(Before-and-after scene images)
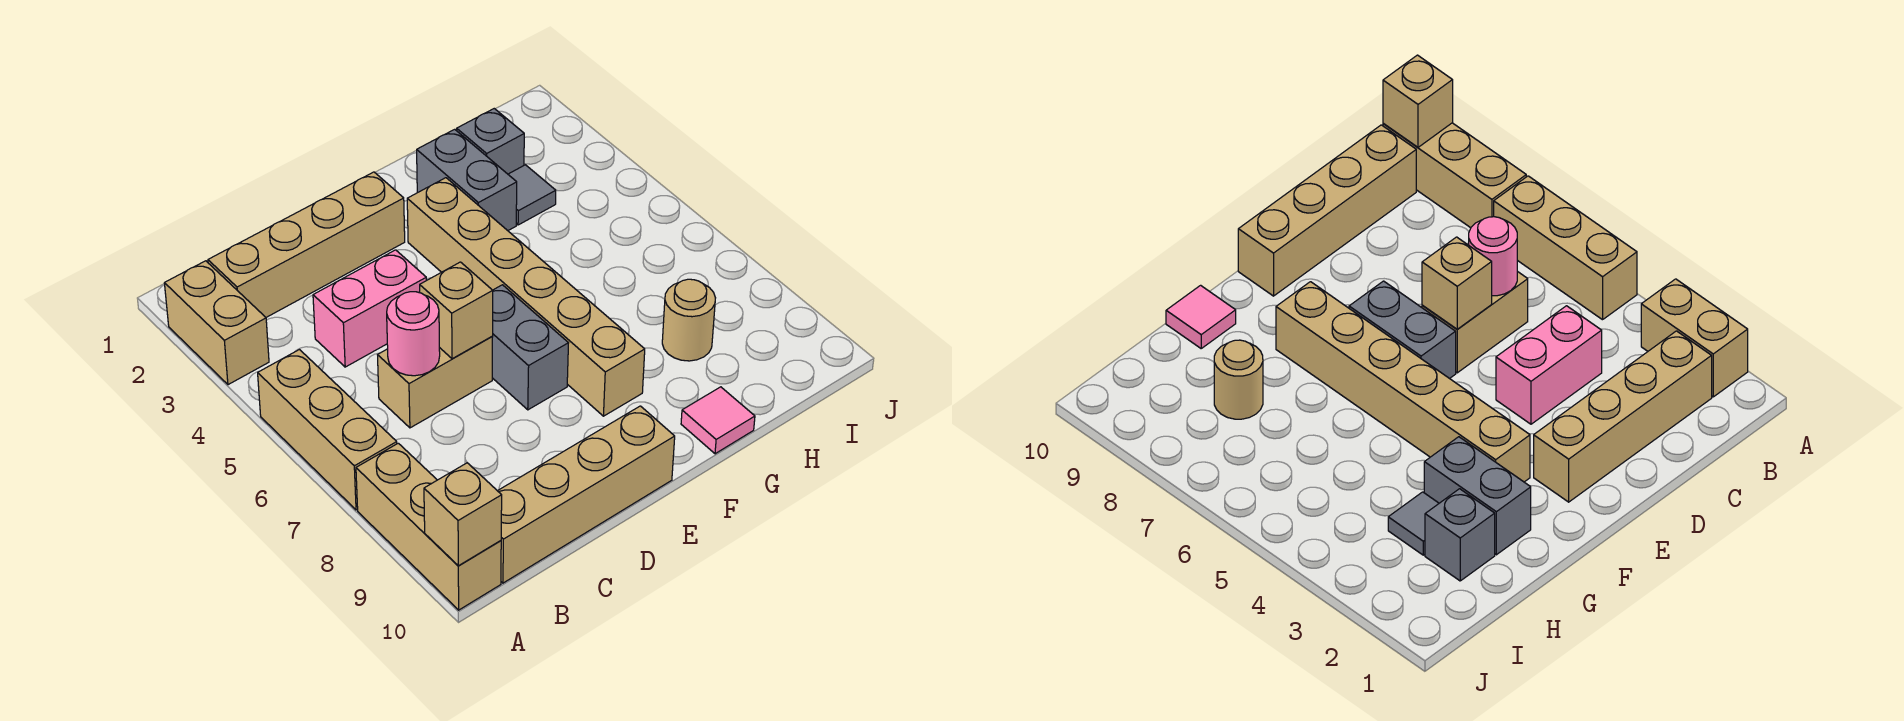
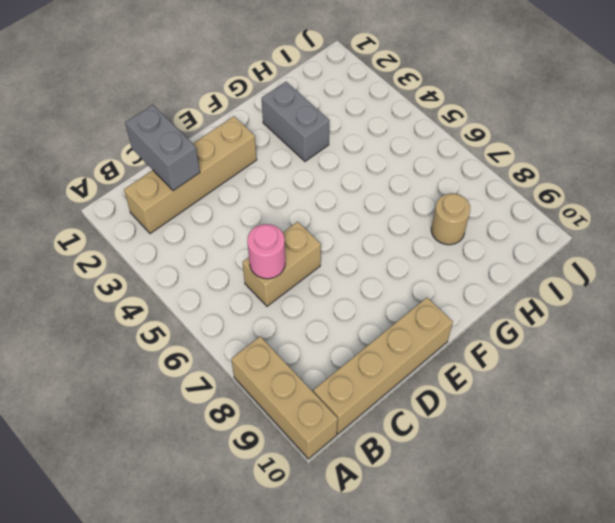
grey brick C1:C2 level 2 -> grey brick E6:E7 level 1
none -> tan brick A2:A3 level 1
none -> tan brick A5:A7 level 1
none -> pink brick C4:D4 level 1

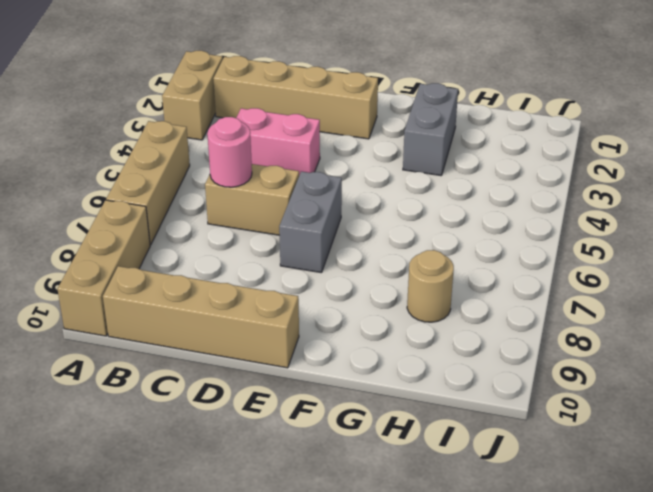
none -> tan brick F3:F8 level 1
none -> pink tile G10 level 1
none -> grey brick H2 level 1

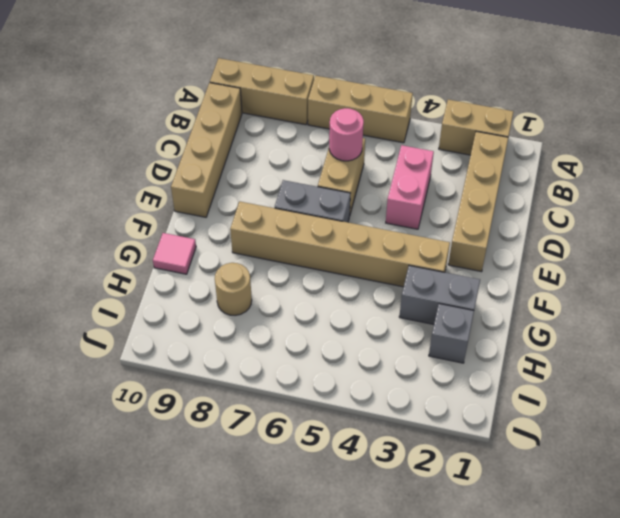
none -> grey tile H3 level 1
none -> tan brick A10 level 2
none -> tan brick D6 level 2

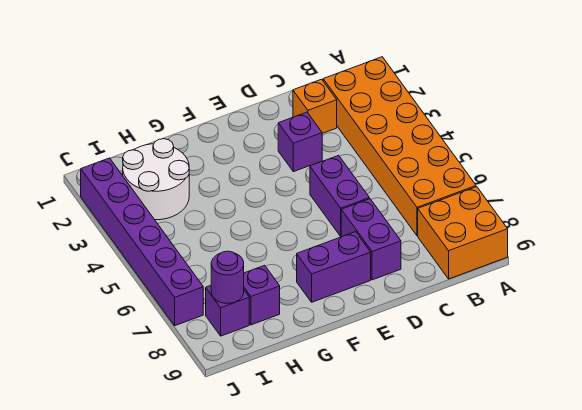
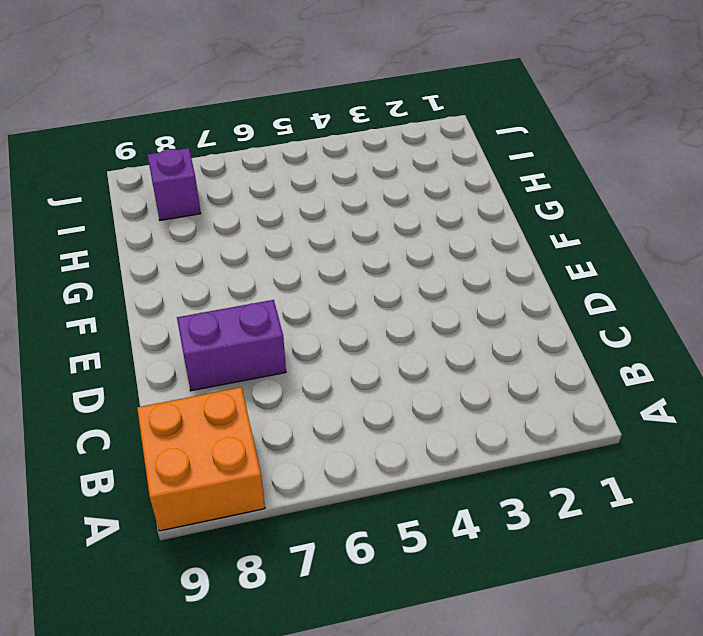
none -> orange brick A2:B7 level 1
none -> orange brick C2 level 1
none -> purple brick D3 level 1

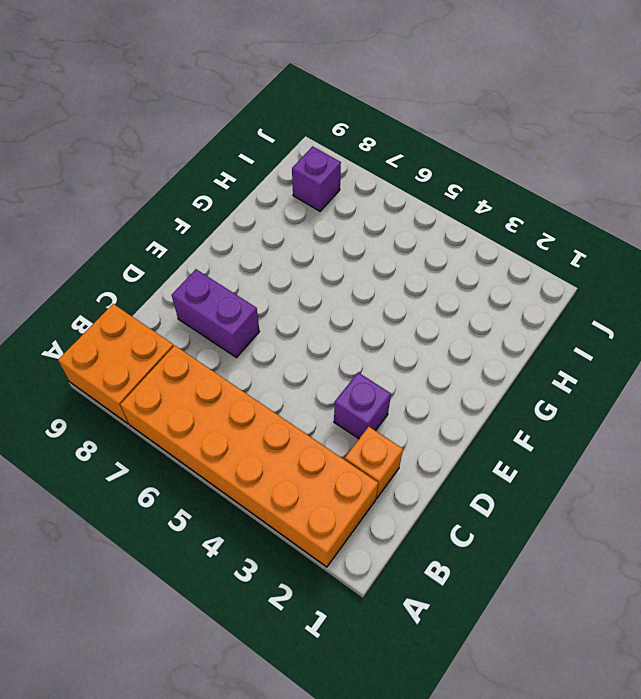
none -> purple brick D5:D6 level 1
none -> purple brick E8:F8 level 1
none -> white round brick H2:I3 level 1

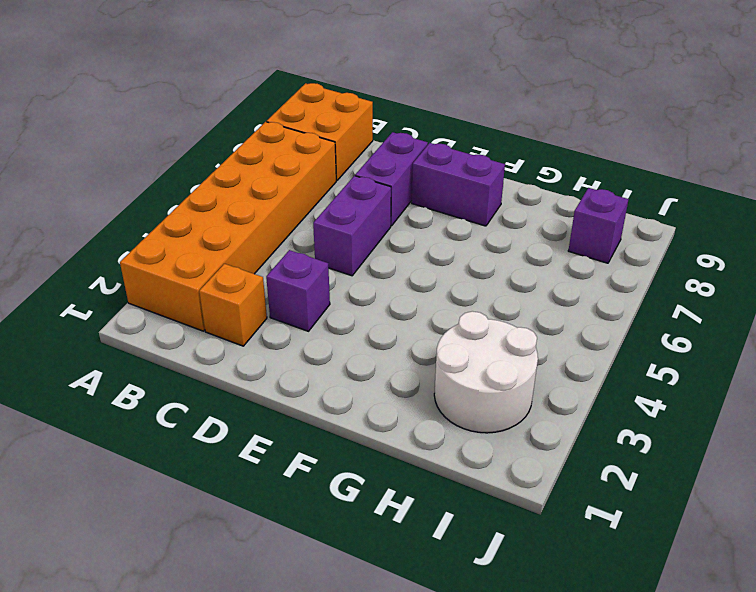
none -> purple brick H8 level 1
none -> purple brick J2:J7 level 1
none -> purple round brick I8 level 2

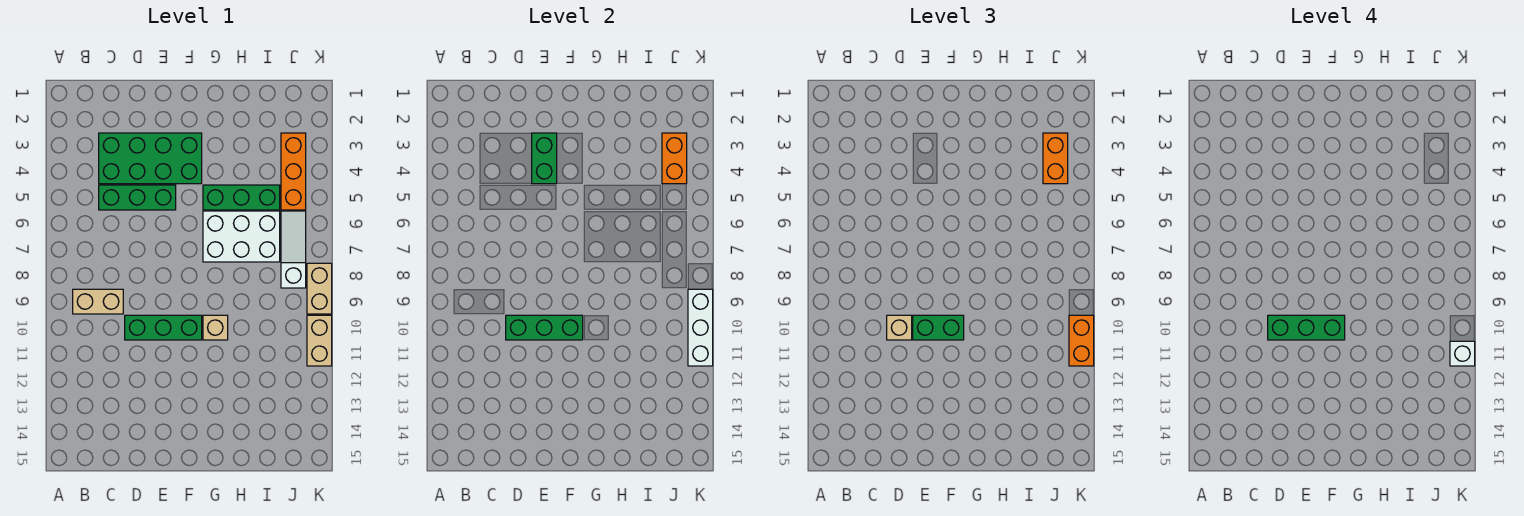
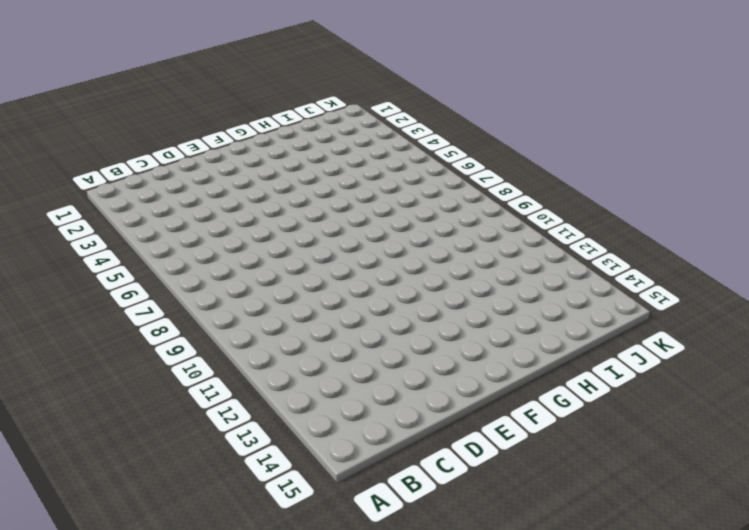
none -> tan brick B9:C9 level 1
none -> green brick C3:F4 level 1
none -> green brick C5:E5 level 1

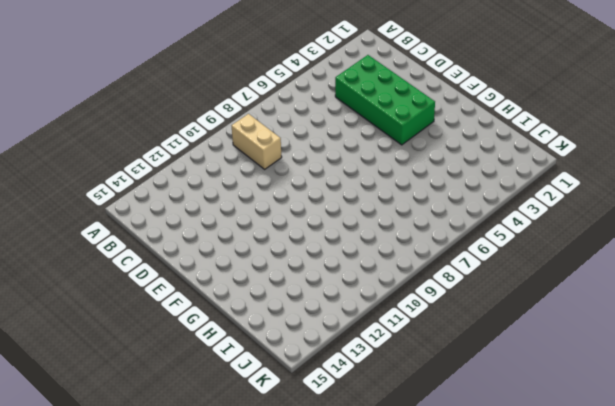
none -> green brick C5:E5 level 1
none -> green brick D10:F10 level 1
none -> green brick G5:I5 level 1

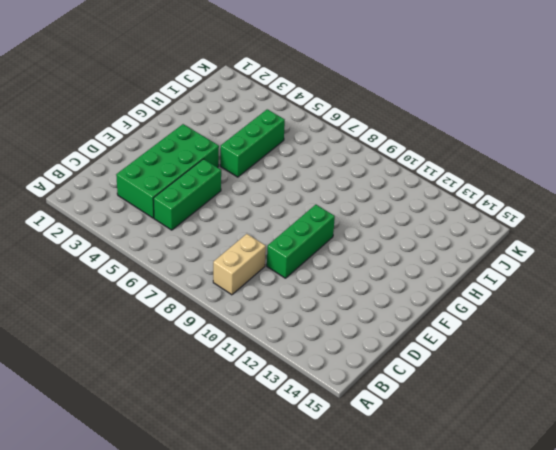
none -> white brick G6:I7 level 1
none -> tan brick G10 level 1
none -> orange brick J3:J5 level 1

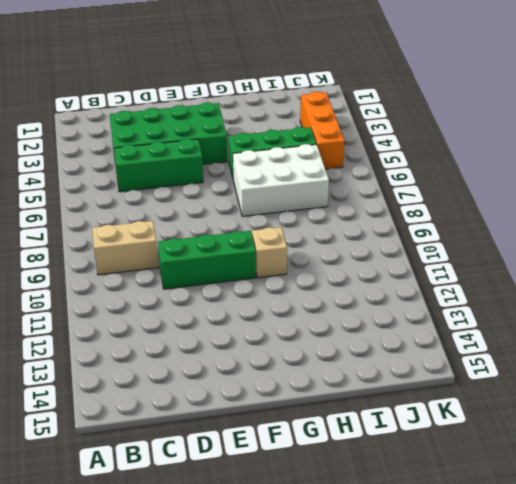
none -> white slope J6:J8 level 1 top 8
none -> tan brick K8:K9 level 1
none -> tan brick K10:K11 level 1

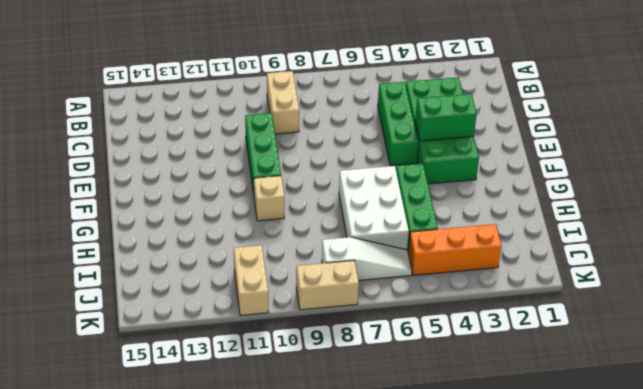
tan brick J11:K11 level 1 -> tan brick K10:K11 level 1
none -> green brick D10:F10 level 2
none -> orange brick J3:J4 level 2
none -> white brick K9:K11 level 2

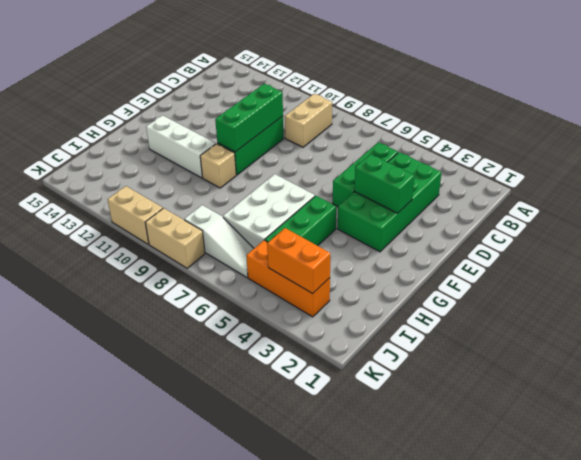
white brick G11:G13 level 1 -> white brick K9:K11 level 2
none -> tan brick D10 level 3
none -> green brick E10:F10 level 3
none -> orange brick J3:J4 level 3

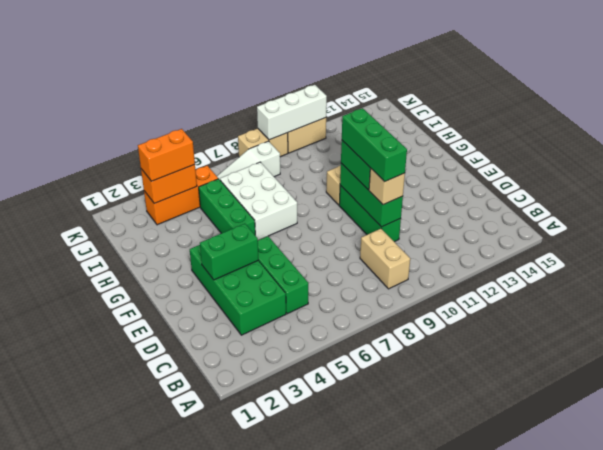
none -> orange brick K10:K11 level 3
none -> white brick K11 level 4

- Task details
Without any of the pictures, repeat the entries above word for word.

- Your response
grey brick C1:C2 level 2 -> grey brick E6:E7 level 1
none -> tan brick A2:A3 level 1
none -> tan brick A5:A7 level 1
none -> pink brick C4:D4 level 1

none -> tan brick F3:F8 level 1
none -> pink tile G10 level 1
none -> grey brick H2 level 1

none -> grey tile H3 level 1
none -> tan brick A10 level 2
none -> tan brick D6 level 2

none -> orange brick A2:B7 level 1
none -> orange brick C2 level 1
none -> purple brick D3 level 1

none -> purple brick D5:D6 level 1
none -> purple brick E8:F8 level 1
none -> white round brick H2:I3 level 1

none -> purple brick H8 level 1
none -> purple brick J2:J7 level 1
none -> purple round brick I8 level 2

none -> tan brick B9:C9 level 1
none -> green brick C3:F4 level 1
none -> green brick C5:E5 level 1

none -> green brick C5:E5 level 1
none -> green brick D10:F10 level 1
none -> green brick G5:I5 level 1

none -> white brick G6:I7 level 1
none -> tan brick G10 level 1
none -> orange brick J3:J5 level 1

none -> white slope J6:J8 level 1 top 8
none -> tan brick K8:K9 level 1
none -> tan brick K10:K11 level 1

tan brick J11:K11 level 1 -> tan brick K10:K11 level 1
none -> green brick D10:F10 level 2
none -> orange brick J3:J4 level 2
none -> white brick K9:K11 level 2

white brick G11:G13 level 1 -> white brick K9:K11 level 2
none -> tan brick D10 level 3
none -> green brick E10:F10 level 3
none -> orange brick J3:J4 level 3

none -> orange brick K10:K11 level 3
none -> white brick K11 level 4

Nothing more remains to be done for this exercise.